## Your task:
For every line below, set down an identical copy.

Structured diff data:

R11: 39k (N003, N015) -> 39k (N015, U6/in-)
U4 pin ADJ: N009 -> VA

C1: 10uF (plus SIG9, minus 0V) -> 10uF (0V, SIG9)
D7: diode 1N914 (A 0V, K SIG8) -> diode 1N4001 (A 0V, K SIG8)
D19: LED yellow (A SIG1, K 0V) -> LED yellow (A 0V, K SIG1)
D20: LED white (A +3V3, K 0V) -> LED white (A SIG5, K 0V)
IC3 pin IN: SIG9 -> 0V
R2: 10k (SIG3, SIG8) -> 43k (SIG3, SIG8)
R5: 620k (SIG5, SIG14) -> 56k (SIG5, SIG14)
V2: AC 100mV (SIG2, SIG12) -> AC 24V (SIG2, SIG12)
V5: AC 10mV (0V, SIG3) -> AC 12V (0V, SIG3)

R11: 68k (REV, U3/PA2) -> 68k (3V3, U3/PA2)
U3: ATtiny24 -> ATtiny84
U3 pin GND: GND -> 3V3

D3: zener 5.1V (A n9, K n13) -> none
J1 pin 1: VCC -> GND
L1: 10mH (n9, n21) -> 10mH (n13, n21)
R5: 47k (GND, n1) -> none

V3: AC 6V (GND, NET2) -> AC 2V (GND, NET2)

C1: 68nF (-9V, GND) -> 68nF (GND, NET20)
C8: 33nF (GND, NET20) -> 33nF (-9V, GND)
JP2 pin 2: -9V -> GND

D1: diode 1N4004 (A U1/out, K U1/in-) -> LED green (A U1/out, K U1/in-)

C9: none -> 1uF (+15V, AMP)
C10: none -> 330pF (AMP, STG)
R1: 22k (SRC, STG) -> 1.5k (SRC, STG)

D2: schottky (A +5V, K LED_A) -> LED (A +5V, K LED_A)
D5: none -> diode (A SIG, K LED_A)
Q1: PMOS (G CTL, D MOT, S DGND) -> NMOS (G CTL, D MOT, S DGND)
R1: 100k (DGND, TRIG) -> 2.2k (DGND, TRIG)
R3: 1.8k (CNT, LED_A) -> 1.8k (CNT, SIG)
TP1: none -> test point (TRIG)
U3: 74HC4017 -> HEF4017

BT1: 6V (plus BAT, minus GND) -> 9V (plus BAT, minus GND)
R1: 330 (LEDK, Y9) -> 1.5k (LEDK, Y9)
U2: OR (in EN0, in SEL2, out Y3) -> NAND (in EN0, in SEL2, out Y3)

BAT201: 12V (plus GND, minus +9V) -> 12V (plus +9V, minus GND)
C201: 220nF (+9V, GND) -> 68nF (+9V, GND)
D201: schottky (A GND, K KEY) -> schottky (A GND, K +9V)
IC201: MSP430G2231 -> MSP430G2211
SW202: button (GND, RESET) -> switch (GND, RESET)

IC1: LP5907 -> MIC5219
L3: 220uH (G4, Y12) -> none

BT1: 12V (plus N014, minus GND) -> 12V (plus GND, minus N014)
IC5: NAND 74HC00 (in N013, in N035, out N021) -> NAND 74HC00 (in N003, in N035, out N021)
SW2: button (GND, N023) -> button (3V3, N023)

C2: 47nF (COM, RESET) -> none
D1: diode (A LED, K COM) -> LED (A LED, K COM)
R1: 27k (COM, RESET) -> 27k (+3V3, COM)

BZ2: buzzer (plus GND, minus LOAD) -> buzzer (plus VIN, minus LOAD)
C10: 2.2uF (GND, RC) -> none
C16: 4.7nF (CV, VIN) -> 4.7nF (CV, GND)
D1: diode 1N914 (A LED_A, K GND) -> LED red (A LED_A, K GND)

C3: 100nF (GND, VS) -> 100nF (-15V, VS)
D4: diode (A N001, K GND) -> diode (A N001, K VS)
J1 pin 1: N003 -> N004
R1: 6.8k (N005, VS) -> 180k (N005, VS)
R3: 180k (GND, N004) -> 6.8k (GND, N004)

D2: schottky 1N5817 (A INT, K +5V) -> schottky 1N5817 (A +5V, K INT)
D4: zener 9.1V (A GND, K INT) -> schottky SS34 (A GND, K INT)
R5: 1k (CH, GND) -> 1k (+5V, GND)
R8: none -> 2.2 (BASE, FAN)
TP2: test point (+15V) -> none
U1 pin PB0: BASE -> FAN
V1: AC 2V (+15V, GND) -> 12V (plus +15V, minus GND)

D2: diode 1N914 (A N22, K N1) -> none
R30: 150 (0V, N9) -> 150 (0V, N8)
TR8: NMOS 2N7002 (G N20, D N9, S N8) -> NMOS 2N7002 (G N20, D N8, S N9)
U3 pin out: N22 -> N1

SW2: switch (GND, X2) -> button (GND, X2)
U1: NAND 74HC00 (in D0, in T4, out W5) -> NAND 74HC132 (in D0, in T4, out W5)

## Output for this task:
R11: 39k (N003, N015) -> 39k (N015, U6/in-)
U4 pin ADJ: N009 -> VA

C1: 10uF (plus SIG9, minus 0V) -> 10uF (0V, SIG9)
D7: diode 1N914 (A 0V, K SIG8) -> diode 1N4001 (A 0V, K SIG8)
D19: LED yellow (A SIG1, K 0V) -> LED yellow (A 0V, K SIG1)
D20: LED white (A +3V3, K 0V) -> LED white (A SIG5, K 0V)
IC3 pin IN: SIG9 -> 0V
R2: 10k (SIG3, SIG8) -> 43k (SIG3, SIG8)
R5: 620k (SIG5, SIG14) -> 56k (SIG5, SIG14)
V2: AC 100mV (SIG2, SIG12) -> AC 24V (SIG2, SIG12)
V5: AC 10mV (0V, SIG3) -> AC 12V (0V, SIG3)

R11: 68k (REV, U3/PA2) -> 68k (3V3, U3/PA2)
U3: ATtiny24 -> ATtiny84
U3 pin GND: GND -> 3V3

D3: zener 5.1V (A n9, K n13) -> none
J1 pin 1: VCC -> GND
L1: 10mH (n9, n21) -> 10mH (n13, n21)
R5: 47k (GND, n1) -> none

V3: AC 6V (GND, NET2) -> AC 2V (GND, NET2)

C1: 68nF (-9V, GND) -> 68nF (GND, NET20)
C8: 33nF (GND, NET20) -> 33nF (-9V, GND)
JP2 pin 2: -9V -> GND

D1: diode 1N4004 (A U1/out, K U1/in-) -> LED green (A U1/out, K U1/in-)

C9: none -> 1uF (+15V, AMP)
C10: none -> 330pF (AMP, STG)
R1: 22k (SRC, STG) -> 1.5k (SRC, STG)

D2: schottky (A +5V, K LED_A) -> LED (A +5V, K LED_A)
D5: none -> diode (A SIG, K LED_A)
Q1: PMOS (G CTL, D MOT, S DGND) -> NMOS (G CTL, D MOT, S DGND)
R1: 100k (DGND, TRIG) -> 2.2k (DGND, TRIG)
R3: 1.8k (CNT, LED_A) -> 1.8k (CNT, SIG)
TP1: none -> test point (TRIG)
U3: 74HC4017 -> HEF4017

BT1: 6V (plus BAT, minus GND) -> 9V (plus BAT, minus GND)
R1: 330 (LEDK, Y9) -> 1.5k (LEDK, Y9)
U2: OR (in EN0, in SEL2, out Y3) -> NAND (in EN0, in SEL2, out Y3)

BAT201: 12V (plus GND, minus +9V) -> 12V (plus +9V, minus GND)
C201: 220nF (+9V, GND) -> 68nF (+9V, GND)
D201: schottky (A GND, K KEY) -> schottky (A GND, K +9V)
IC201: MSP430G2231 -> MSP430G2211
SW202: button (GND, RESET) -> switch (GND, RESET)

IC1: LP5907 -> MIC5219
L3: 220uH (G4, Y12) -> none

BT1: 12V (plus N014, minus GND) -> 12V (plus GND, minus N014)
IC5: NAND 74HC00 (in N013, in N035, out N021) -> NAND 74HC00 (in N003, in N035, out N021)
SW2: button (GND, N023) -> button (3V3, N023)

C2: 47nF (COM, RESET) -> none
D1: diode (A LED, K COM) -> LED (A LED, K COM)
R1: 27k (COM, RESET) -> 27k (+3V3, COM)

BZ2: buzzer (plus GND, minus LOAD) -> buzzer (plus VIN, minus LOAD)
C10: 2.2uF (GND, RC) -> none
C16: 4.7nF (CV, VIN) -> 4.7nF (CV, GND)
D1: diode 1N914 (A LED_A, K GND) -> LED red (A LED_A, K GND)

C3: 100nF (GND, VS) -> 100nF (-15V, VS)
D4: diode (A N001, K GND) -> diode (A N001, K VS)
J1 pin 1: N003 -> N004
R1: 6.8k (N005, VS) -> 180k (N005, VS)
R3: 180k (GND, N004) -> 6.8k (GND, N004)

D2: schottky 1N5817 (A INT, K +5V) -> schottky 1N5817 (A +5V, K INT)
D4: zener 9.1V (A GND, K INT) -> schottky SS34 (A GND, K INT)
R5: 1k (CH, GND) -> 1k (+5V, GND)
R8: none -> 2.2 (BASE, FAN)
TP2: test point (+15V) -> none
U1 pin PB0: BASE -> FAN
V1: AC 2V (+15V, GND) -> 12V (plus +15V, minus GND)

D2: diode 1N914 (A N22, K N1) -> none
R30: 150 (0V, N9) -> 150 (0V, N8)
TR8: NMOS 2N7002 (G N20, D N9, S N8) -> NMOS 2N7002 (G N20, D N8, S N9)
U3 pin out: N22 -> N1

SW2: switch (GND, X2) -> button (GND, X2)
U1: NAND 74HC00 (in D0, in T4, out W5) -> NAND 74HC132 (in D0, in T4, out W5)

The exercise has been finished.